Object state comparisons

.....

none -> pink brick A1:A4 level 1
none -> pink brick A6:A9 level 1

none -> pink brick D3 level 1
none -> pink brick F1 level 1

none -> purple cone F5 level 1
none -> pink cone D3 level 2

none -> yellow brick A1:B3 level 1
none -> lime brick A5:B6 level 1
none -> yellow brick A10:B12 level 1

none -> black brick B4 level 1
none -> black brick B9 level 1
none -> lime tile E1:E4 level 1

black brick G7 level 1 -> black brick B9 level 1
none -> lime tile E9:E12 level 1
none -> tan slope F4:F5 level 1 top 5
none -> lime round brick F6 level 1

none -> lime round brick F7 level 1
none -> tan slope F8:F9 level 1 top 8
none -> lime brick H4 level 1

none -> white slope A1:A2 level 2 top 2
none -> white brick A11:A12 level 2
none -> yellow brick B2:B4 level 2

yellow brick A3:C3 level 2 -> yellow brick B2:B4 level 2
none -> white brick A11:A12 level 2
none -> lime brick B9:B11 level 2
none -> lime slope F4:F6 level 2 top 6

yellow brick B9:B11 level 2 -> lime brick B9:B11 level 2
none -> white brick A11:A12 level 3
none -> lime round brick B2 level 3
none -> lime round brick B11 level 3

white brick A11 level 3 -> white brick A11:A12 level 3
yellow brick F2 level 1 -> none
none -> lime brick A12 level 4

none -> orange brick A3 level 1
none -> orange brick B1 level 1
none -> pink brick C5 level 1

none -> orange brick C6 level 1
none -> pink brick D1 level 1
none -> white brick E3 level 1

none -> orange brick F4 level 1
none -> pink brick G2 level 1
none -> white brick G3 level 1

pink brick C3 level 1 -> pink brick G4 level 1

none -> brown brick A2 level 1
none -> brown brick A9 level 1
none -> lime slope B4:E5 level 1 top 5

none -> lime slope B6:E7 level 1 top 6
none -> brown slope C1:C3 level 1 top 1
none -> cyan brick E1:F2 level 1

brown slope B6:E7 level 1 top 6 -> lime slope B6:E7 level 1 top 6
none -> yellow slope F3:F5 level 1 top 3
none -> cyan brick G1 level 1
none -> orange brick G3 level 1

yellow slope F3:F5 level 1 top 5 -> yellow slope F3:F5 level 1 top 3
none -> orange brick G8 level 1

.....

(Exercise prompt)
Print the lines of the entries, exactly, from the one containing "pink brick C3" down to the final line, and leave out all the others.

(Exercise result)
pink brick C3 level 1 -> pink brick G4 level 1

none -> brown brick A2 level 1
none -> brown brick A9 level 1
none -> lime slope B4:E5 level 1 top 5

none -> lime slope B6:E7 level 1 top 6
none -> brown slope C1:C3 level 1 top 1
none -> cyan brick E1:F2 level 1

brown slope B6:E7 level 1 top 6 -> lime slope B6:E7 level 1 top 6
none -> yellow slope F3:F5 level 1 top 3
none -> cyan brick G1 level 1
none -> orange brick G3 level 1

yellow slope F3:F5 level 1 top 5 -> yellow slope F3:F5 level 1 top 3
none -> orange brick G8 level 1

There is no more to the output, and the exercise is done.